• _Task brief_: Repeat only the lines below from the one containing "VR2: 50k (CN1/1, DGND, wiper" through the one containing "C4: 3.3uF (GND, U1/in-)", inclusive, exactly as written.
***** Dataset entries *****
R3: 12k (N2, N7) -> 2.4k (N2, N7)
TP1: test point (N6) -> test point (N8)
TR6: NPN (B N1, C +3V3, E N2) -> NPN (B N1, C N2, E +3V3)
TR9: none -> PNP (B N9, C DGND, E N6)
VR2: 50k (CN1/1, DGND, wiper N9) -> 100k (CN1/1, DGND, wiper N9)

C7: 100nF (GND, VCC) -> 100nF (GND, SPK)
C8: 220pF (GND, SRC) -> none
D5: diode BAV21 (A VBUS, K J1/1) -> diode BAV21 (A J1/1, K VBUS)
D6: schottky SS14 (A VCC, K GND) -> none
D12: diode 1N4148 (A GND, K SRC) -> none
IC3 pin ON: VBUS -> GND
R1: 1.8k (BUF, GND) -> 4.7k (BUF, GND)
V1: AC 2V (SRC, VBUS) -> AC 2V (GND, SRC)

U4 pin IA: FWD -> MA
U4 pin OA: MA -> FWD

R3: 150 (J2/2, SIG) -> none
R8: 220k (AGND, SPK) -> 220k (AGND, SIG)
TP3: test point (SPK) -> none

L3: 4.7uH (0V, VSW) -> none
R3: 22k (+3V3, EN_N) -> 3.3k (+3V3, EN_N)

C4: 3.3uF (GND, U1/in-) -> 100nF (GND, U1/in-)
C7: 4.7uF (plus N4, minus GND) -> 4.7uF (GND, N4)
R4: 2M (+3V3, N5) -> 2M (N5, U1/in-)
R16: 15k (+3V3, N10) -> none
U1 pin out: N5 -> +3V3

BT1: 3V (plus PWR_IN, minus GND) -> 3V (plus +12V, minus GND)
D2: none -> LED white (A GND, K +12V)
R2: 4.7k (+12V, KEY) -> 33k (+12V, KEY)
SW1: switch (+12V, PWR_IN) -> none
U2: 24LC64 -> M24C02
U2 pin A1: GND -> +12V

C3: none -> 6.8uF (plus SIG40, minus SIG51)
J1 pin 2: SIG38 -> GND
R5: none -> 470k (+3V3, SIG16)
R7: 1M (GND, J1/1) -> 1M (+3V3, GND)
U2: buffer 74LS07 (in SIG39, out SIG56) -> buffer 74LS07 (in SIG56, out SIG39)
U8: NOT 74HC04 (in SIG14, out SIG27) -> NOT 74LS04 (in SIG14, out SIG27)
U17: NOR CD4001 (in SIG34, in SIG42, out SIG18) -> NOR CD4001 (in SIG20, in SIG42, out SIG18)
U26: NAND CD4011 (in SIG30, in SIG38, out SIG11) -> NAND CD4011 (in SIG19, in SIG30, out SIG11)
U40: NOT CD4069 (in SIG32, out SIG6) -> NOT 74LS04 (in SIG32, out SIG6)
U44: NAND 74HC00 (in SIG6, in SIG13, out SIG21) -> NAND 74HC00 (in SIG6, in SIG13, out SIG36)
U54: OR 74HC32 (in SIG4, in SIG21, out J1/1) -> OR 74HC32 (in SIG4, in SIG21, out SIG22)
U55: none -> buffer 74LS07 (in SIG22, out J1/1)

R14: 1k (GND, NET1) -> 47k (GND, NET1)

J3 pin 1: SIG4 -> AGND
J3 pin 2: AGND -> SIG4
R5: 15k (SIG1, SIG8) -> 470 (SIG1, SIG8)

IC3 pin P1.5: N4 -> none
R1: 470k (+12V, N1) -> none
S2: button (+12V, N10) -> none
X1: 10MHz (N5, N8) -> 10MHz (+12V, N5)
*****
• _Solution to this exercise_:
VR2: 50k (CN1/1, DGND, wiper N9) -> 100k (CN1/1, DGND, wiper N9)

C7: 100nF (GND, VCC) -> 100nF (GND, SPK)
C8: 220pF (GND, SRC) -> none
D5: diode BAV21 (A VBUS, K J1/1) -> diode BAV21 (A J1/1, K VBUS)
D6: schottky SS14 (A VCC, K GND) -> none
D12: diode 1N4148 (A GND, K SRC) -> none
IC3 pin ON: VBUS -> GND
R1: 1.8k (BUF, GND) -> 4.7k (BUF, GND)
V1: AC 2V (SRC, VBUS) -> AC 2V (GND, SRC)

U4 pin IA: FWD -> MA
U4 pin OA: MA -> FWD

R3: 150 (J2/2, SIG) -> none
R8: 220k (AGND, SPK) -> 220k (AGND, SIG)
TP3: test point (SPK) -> none

L3: 4.7uH (0V, VSW) -> none
R3: 22k (+3V3, EN_N) -> 3.3k (+3V3, EN_N)

C4: 3.3uF (GND, U1/in-) -> 100nF (GND, U1/in-)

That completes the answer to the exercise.